**Information supplied**
————————
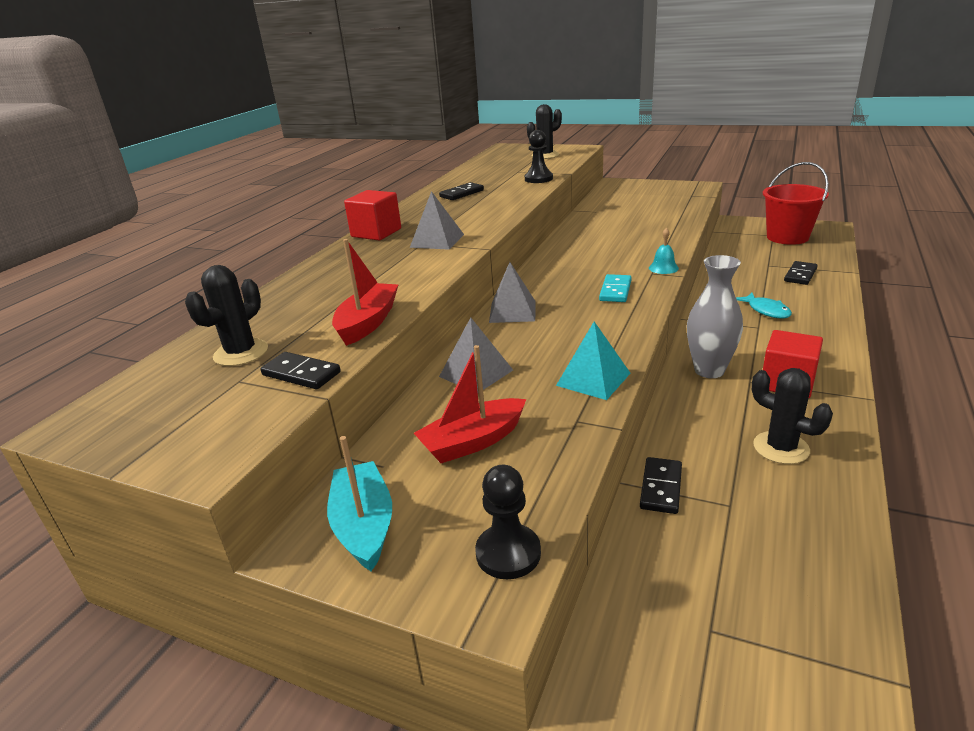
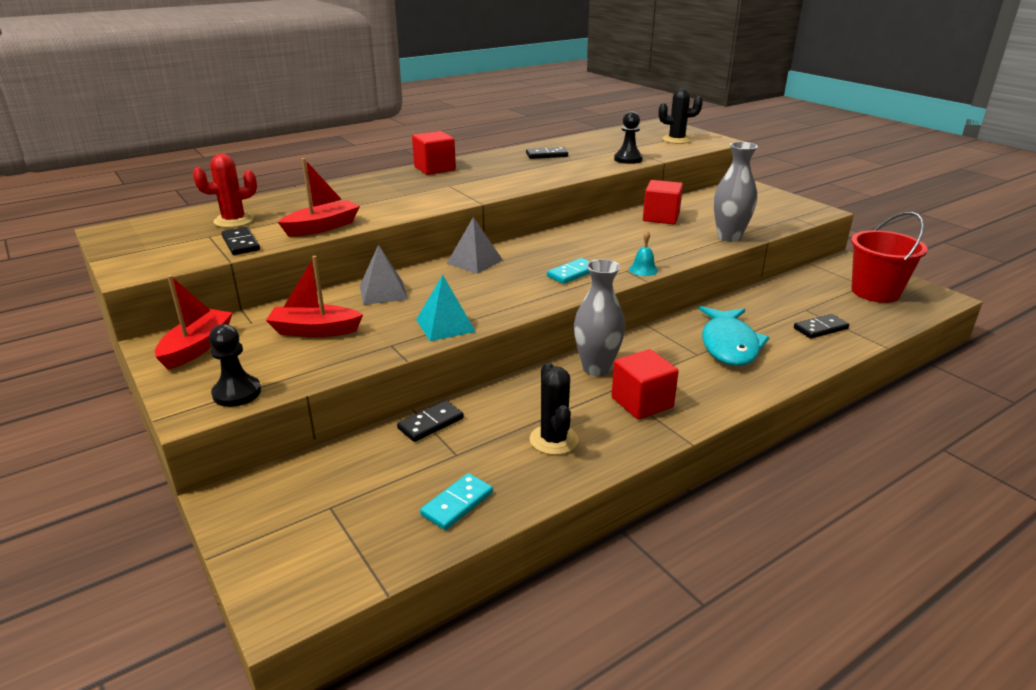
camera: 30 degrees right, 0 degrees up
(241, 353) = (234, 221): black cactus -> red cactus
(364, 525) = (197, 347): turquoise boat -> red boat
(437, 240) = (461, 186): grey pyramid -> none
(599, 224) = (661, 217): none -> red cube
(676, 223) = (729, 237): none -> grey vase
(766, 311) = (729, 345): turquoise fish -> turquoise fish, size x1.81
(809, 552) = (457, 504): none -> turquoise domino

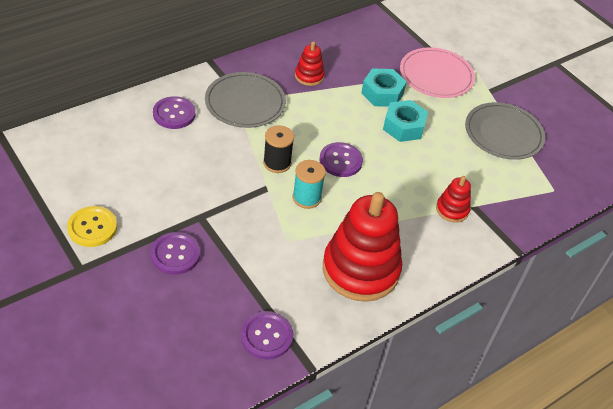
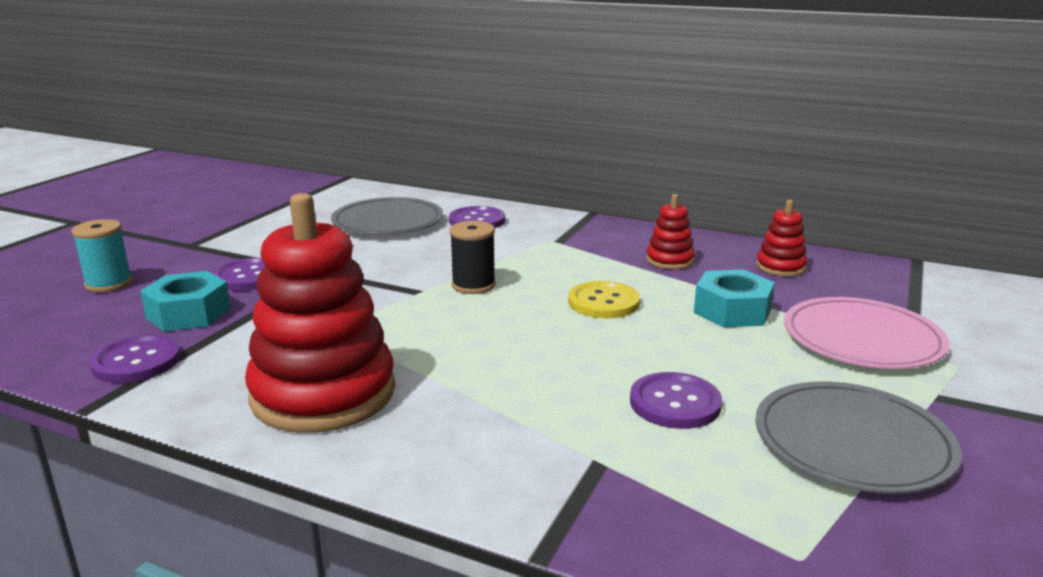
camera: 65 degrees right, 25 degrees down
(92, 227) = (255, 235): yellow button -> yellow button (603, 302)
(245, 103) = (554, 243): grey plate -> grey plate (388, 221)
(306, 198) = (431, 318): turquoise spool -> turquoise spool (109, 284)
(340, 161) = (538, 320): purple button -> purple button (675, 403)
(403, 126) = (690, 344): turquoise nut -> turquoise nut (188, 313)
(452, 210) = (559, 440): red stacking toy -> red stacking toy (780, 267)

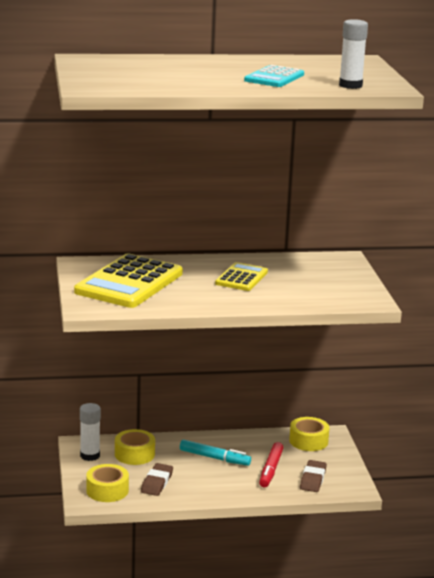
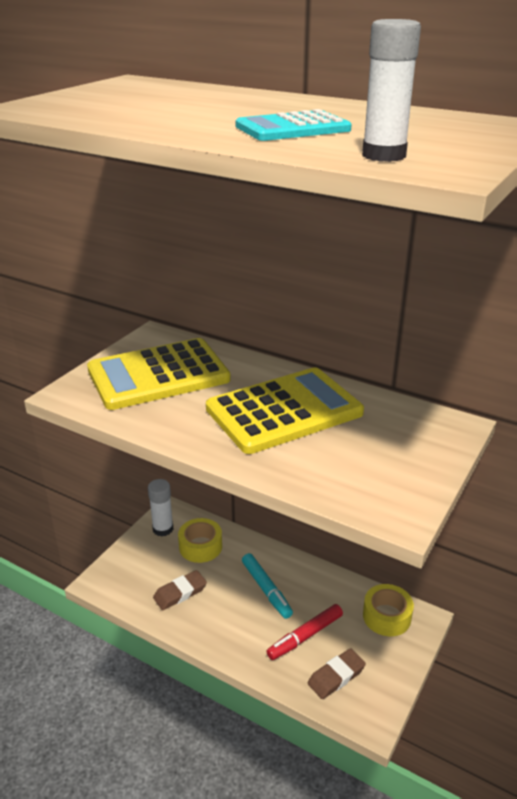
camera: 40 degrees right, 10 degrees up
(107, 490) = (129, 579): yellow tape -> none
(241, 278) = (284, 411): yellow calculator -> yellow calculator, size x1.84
————————
Everything in the listing must be restated word for word, except for the pictures.

**Solution**
camera: 30 degrees right, 0 degrees up
(241, 353) = (234, 221): black cactus -> red cactus
(364, 525) = (197, 347): turquoise boat -> red boat
(437, 240) = (461, 186): grey pyramid -> none
(599, 224) = (661, 217): none -> red cube
(676, 223) = (729, 237): none -> grey vase
(766, 311) = (729, 345): turquoise fish -> turquoise fish, size x1.81
(809, 552) = (457, 504): none -> turquoise domino

camera: 65 degrees right, 25 degrees down
(92, 227) = (255, 235): yellow button -> yellow button (603, 302)
(245, 103) = (554, 243): grey plate -> grey plate (388, 221)
(306, 198) = (431, 318): turquoise spool -> turquoise spool (109, 284)
(340, 161) = (538, 320): purple button -> purple button (675, 403)
(403, 126) = (690, 344): turquoise nut -> turquoise nut (188, 313)
(452, 210) = (559, 440): red stacking toy -> red stacking toy (780, 267)

camera: 40 degrees right, 10 degrees up
(107, 490) = (129, 579): yellow tape -> none
(241, 278) = (284, 411): yellow calculator -> yellow calculator, size x1.84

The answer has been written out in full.